> ABOUT THIS EXERCISE:
Take the data that follows and retype it word for word.

> INFORMATION PROVIDED:
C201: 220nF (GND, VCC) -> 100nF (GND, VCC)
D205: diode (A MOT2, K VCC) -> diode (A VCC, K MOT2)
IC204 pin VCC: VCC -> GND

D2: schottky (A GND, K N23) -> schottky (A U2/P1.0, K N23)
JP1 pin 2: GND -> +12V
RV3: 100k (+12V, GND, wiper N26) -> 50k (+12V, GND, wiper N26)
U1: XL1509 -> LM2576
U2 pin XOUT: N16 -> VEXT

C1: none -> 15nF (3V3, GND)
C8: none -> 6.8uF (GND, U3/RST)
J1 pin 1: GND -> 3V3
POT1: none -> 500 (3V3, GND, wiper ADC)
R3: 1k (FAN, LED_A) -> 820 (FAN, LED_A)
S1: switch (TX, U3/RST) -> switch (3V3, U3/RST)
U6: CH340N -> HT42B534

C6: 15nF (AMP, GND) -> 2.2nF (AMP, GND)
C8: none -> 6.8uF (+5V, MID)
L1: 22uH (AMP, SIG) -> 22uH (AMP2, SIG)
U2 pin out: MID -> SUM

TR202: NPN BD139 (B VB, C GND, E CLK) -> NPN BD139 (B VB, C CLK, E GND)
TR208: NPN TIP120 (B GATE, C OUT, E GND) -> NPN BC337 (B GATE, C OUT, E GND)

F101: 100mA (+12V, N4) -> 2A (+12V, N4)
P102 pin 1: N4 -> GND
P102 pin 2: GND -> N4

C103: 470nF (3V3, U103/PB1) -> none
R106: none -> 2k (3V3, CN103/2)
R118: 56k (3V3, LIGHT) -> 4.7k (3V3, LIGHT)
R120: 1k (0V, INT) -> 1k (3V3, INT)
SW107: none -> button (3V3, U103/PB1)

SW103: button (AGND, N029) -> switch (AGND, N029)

> EXERCISE SOLUTION:
C201: 220nF (GND, VCC) -> 100nF (GND, VCC)
D205: diode (A MOT2, K VCC) -> diode (A VCC, K MOT2)
IC204 pin VCC: VCC -> GND

D2: schottky (A GND, K N23) -> schottky (A U2/P1.0, K N23)
JP1 pin 2: GND -> +12V
RV3: 100k (+12V, GND, wiper N26) -> 50k (+12V, GND, wiper N26)
U1: XL1509 -> LM2576
U2 pin XOUT: N16 -> VEXT

C1: none -> 15nF (3V3, GND)
C8: none -> 6.8uF (GND, U3/RST)
J1 pin 1: GND -> 3V3
POT1: none -> 500 (3V3, GND, wiper ADC)
R3: 1k (FAN, LED_A) -> 820 (FAN, LED_A)
S1: switch (TX, U3/RST) -> switch (3V3, U3/RST)
U6: CH340N -> HT42B534

C6: 15nF (AMP, GND) -> 2.2nF (AMP, GND)
C8: none -> 6.8uF (+5V, MID)
L1: 22uH (AMP, SIG) -> 22uH (AMP2, SIG)
U2 pin out: MID -> SUM

TR202: NPN BD139 (B VB, C GND, E CLK) -> NPN BD139 (B VB, C CLK, E GND)
TR208: NPN TIP120 (B GATE, C OUT, E GND) -> NPN BC337 (B GATE, C OUT, E GND)

F101: 100mA (+12V, N4) -> 2A (+12V, N4)
P102 pin 1: N4 -> GND
P102 pin 2: GND -> N4

C103: 470nF (3V3, U103/PB1) -> none
R106: none -> 2k (3V3, CN103/2)
R118: 56k (3V3, LIGHT) -> 4.7k (3V3, LIGHT)
R120: 1k (0V, INT) -> 1k (3V3, INT)
SW107: none -> button (3V3, U103/PB1)

SW103: button (AGND, N029) -> switch (AGND, N029)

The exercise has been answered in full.